**Frame-by-frame shape edits**
....................

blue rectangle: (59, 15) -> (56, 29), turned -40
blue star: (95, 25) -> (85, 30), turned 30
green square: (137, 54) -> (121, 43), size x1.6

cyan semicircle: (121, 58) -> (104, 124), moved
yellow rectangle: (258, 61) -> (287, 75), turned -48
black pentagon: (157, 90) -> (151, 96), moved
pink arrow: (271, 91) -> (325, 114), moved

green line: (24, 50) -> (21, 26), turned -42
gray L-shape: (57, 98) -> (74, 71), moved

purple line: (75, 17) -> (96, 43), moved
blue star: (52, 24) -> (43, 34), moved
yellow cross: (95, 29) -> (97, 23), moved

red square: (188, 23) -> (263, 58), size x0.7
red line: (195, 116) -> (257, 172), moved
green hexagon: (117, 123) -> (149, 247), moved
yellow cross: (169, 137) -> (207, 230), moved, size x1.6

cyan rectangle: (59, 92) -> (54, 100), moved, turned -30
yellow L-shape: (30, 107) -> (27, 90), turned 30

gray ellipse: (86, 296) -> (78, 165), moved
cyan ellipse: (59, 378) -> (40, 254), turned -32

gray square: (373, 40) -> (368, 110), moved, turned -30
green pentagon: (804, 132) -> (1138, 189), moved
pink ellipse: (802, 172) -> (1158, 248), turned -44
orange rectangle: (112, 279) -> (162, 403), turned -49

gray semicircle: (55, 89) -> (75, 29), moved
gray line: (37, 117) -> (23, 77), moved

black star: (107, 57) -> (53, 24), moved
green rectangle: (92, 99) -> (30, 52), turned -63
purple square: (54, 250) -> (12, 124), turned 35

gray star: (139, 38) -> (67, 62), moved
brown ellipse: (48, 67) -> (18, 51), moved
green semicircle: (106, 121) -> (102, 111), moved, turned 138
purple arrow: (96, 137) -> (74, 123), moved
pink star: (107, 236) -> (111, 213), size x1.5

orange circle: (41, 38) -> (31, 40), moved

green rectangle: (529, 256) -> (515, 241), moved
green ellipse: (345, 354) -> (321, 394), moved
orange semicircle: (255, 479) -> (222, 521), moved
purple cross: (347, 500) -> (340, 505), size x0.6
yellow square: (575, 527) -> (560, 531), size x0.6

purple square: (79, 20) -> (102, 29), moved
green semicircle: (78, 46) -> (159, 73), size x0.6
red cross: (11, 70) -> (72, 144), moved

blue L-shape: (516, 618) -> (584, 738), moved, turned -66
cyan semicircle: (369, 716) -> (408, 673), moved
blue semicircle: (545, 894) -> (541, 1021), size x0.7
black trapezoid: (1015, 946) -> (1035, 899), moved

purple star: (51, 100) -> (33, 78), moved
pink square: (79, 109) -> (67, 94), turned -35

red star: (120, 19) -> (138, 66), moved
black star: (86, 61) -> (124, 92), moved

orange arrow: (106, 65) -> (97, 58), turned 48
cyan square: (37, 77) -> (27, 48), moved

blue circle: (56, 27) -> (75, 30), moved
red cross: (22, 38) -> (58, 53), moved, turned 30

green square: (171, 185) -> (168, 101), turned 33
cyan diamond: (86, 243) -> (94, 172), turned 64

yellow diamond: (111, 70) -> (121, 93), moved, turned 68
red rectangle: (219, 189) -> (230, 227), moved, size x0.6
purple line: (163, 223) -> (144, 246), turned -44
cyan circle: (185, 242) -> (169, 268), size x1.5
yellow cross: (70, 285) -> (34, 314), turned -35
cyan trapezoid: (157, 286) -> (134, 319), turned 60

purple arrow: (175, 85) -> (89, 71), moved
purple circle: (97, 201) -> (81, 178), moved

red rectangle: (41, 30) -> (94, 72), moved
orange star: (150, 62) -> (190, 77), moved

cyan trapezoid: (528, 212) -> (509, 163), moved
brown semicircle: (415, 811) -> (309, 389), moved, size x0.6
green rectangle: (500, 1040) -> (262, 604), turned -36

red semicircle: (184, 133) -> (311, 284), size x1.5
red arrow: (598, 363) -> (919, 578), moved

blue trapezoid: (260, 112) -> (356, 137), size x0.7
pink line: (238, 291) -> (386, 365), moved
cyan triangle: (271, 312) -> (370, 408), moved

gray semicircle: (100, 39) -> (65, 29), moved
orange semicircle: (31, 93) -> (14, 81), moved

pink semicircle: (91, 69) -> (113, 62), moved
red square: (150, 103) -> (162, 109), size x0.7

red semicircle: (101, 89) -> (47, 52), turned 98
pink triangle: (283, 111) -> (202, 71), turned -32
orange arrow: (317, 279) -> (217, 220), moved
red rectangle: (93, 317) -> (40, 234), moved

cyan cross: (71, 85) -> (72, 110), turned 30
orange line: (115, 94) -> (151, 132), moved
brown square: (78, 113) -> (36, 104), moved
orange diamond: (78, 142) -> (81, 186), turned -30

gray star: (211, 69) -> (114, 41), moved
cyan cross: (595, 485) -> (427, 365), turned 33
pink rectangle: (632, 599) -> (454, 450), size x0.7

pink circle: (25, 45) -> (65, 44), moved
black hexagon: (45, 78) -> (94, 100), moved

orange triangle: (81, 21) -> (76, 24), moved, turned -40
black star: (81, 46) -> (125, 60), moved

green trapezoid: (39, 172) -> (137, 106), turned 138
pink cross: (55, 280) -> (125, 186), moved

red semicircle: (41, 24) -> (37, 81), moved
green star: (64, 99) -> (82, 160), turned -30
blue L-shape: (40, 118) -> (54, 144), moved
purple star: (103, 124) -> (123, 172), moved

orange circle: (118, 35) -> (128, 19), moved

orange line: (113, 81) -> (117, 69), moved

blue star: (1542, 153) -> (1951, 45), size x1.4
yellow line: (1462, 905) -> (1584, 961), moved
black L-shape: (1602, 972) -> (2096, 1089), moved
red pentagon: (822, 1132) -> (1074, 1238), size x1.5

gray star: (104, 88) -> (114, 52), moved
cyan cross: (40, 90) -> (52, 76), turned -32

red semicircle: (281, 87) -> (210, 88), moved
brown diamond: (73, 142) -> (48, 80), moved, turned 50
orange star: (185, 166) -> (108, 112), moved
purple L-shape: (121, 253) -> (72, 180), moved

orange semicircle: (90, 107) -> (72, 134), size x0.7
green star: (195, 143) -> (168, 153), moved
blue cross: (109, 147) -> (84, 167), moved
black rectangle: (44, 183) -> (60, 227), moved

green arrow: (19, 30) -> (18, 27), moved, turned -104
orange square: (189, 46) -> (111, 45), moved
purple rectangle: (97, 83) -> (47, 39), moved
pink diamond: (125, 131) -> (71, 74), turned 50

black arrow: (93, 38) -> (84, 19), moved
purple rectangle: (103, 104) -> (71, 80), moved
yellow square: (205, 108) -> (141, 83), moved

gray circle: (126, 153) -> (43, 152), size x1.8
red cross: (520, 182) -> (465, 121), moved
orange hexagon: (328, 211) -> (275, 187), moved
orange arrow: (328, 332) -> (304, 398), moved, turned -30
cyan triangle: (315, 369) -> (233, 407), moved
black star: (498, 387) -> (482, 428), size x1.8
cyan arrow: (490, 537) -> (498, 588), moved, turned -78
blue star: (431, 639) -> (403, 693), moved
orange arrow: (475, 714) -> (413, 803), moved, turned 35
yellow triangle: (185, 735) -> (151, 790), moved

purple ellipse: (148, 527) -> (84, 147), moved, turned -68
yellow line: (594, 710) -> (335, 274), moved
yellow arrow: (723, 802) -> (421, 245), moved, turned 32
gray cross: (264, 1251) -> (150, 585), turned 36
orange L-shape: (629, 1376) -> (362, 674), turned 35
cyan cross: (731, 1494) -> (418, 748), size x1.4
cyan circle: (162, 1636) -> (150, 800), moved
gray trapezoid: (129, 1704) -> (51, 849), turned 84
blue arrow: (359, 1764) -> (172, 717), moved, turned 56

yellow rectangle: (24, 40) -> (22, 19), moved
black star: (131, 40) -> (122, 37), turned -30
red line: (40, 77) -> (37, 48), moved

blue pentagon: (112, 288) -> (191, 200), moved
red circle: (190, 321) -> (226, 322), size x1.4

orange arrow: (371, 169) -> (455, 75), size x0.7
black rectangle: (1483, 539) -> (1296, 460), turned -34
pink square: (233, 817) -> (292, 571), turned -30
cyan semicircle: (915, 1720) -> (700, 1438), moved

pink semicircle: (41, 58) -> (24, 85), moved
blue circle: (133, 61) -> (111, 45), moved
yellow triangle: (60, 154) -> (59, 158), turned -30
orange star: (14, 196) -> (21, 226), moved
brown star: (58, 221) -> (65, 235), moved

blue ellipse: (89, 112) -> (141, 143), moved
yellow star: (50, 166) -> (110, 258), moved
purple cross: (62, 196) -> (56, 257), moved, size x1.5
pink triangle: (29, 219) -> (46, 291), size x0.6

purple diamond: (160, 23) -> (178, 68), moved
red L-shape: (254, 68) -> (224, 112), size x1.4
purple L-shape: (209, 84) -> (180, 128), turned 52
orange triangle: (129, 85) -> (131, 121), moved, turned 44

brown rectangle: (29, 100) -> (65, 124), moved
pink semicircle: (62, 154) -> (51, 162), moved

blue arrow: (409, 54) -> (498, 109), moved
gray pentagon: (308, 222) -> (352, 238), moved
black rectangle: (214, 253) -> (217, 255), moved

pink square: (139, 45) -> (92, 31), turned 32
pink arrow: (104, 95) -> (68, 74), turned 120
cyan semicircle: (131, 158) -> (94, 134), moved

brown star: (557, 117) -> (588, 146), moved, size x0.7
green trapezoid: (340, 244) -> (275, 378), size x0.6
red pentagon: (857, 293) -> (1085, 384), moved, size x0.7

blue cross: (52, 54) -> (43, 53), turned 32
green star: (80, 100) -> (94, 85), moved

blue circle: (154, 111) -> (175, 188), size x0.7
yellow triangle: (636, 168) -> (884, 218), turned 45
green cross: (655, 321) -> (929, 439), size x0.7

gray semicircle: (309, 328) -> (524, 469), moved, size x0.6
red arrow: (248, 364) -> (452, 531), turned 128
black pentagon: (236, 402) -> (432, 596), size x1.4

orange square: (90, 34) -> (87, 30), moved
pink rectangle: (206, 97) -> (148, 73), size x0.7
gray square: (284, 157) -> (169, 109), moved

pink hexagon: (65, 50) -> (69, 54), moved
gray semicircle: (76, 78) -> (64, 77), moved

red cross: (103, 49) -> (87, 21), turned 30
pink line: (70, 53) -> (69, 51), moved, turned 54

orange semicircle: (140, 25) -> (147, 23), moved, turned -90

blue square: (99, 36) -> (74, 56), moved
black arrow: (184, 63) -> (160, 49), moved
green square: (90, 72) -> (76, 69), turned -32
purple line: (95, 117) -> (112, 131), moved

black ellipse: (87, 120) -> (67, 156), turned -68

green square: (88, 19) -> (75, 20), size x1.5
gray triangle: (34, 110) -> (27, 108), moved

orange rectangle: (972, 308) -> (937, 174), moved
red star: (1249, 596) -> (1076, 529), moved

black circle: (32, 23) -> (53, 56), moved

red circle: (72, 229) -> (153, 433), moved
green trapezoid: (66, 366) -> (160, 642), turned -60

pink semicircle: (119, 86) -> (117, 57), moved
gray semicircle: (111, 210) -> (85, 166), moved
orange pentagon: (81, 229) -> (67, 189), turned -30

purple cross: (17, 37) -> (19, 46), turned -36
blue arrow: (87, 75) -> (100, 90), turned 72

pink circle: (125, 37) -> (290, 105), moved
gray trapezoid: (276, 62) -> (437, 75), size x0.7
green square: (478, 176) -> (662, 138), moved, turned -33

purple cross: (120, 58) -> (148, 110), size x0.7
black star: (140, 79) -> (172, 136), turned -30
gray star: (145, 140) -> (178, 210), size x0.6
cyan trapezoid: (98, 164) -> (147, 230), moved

....................

**Required work**
Return exactly the lines above from the line that has "blue star: (95, 25) -> (85, 30), turned 30" through the line that has "red line: (195, 116) -> (257, 172), moved", inclusive, and nothing else.

**The completed task**
blue star: (95, 25) -> (85, 30), turned 30
green square: (137, 54) -> (121, 43), size x1.6

cyan semicircle: (121, 58) -> (104, 124), moved
yellow rectangle: (258, 61) -> (287, 75), turned -48
black pentagon: (157, 90) -> (151, 96), moved
pink arrow: (271, 91) -> (325, 114), moved

green line: (24, 50) -> (21, 26), turned -42
gray L-shape: (57, 98) -> (74, 71), moved

purple line: (75, 17) -> (96, 43), moved
blue star: (52, 24) -> (43, 34), moved
yellow cross: (95, 29) -> (97, 23), moved

red square: (188, 23) -> (263, 58), size x0.7
red line: (195, 116) -> (257, 172), moved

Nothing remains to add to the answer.